» **PROMPT**
All lines holding the word "yellow" are to be copied from the records beneath.

» **PROVIDED RECORDS**
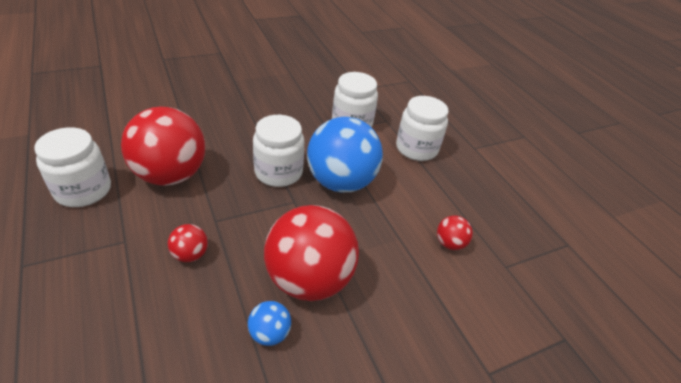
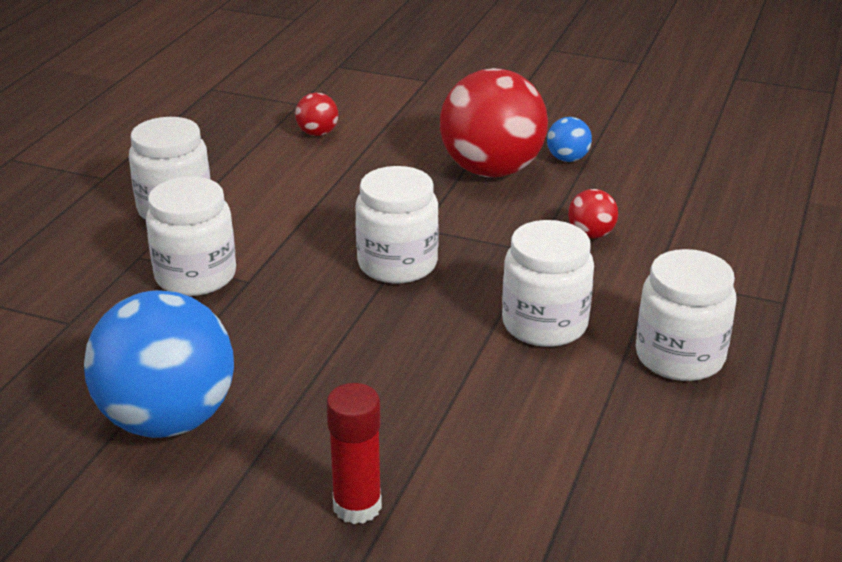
camera: 130 degrees left, 10 degrees down
(171, 175) = (544, 324): red ball -> white jar
(183, 80) = (357, 506): none -> red glue stick
(341, 182) = (336, 221): blue ball -> blue ball (168, 420)

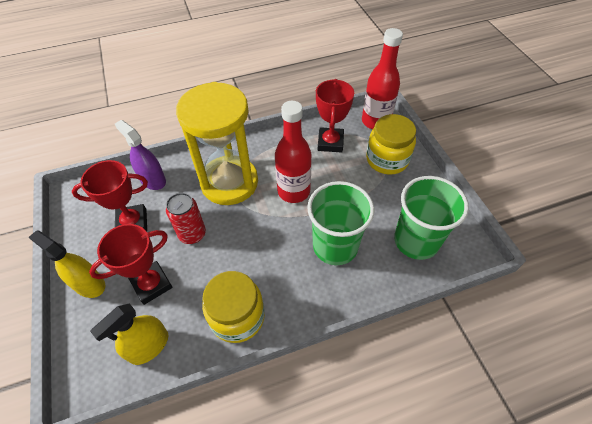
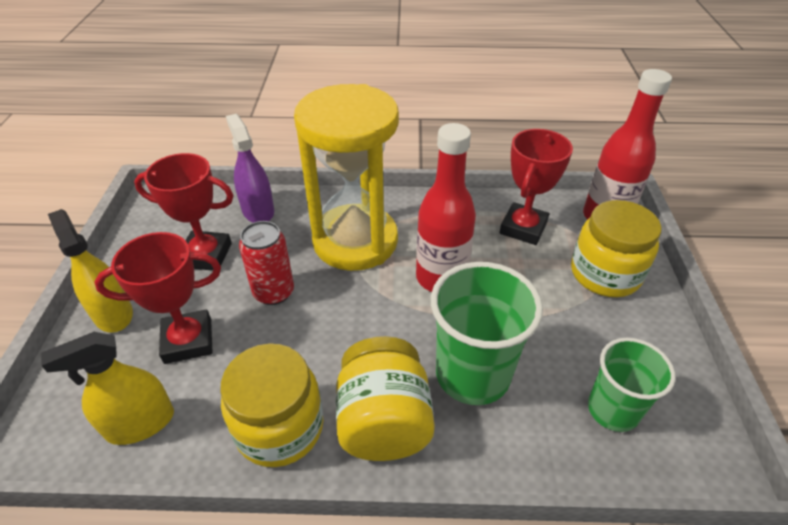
camera: 20 degrees right, 10 degrees down
(296, 291) = (384, 422): none -> yellow jar
(416, 241) = (613, 409): green cup -> green cup, size x0.65

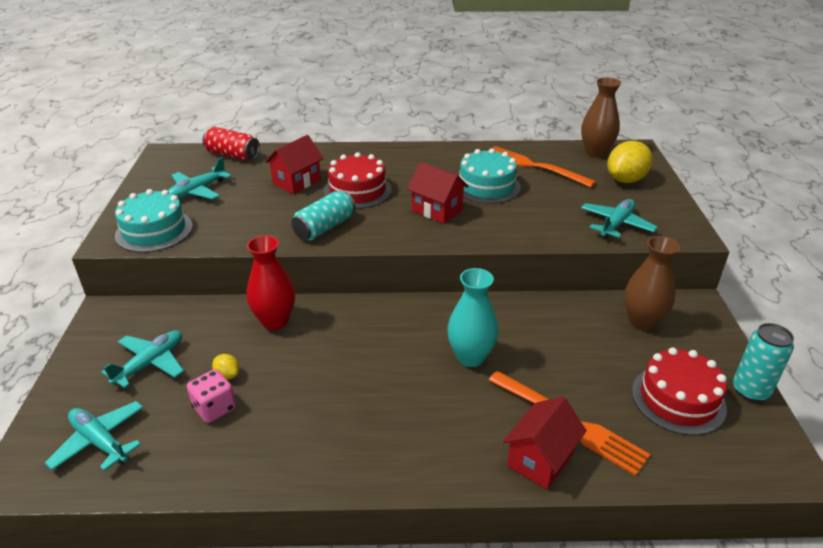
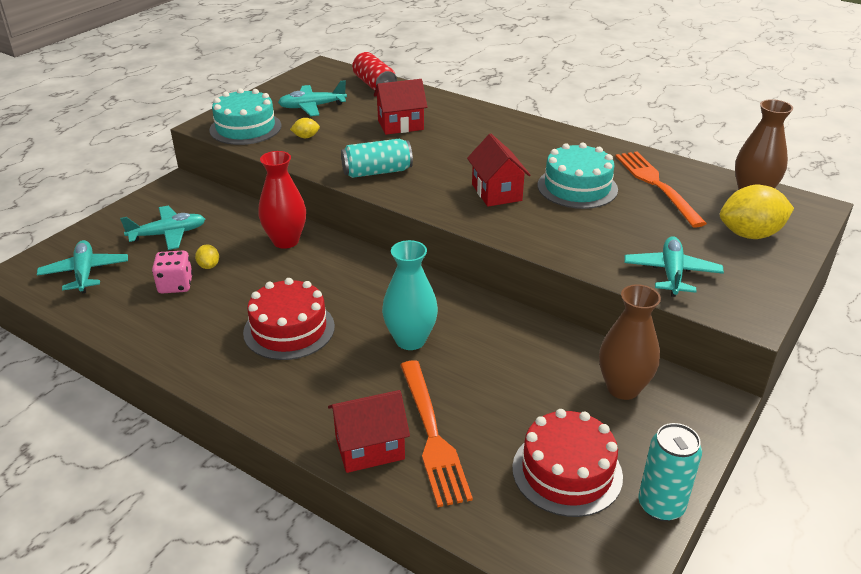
camera: 35 degrees right, 0 degrees up
(224, 219) = (306, 137): none -> yellow lemon
(357, 190) = (445, 150): red cake -> red cake (289, 329)
(616, 224) = (671, 273): turquoise plane -> turquoise plane turned 60 degrees counterclockwise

» **WORKED SOLUTION**
(296, 291) = (384, 422): none -> yellow jar
(224, 219) = (306, 137): none -> yellow lemon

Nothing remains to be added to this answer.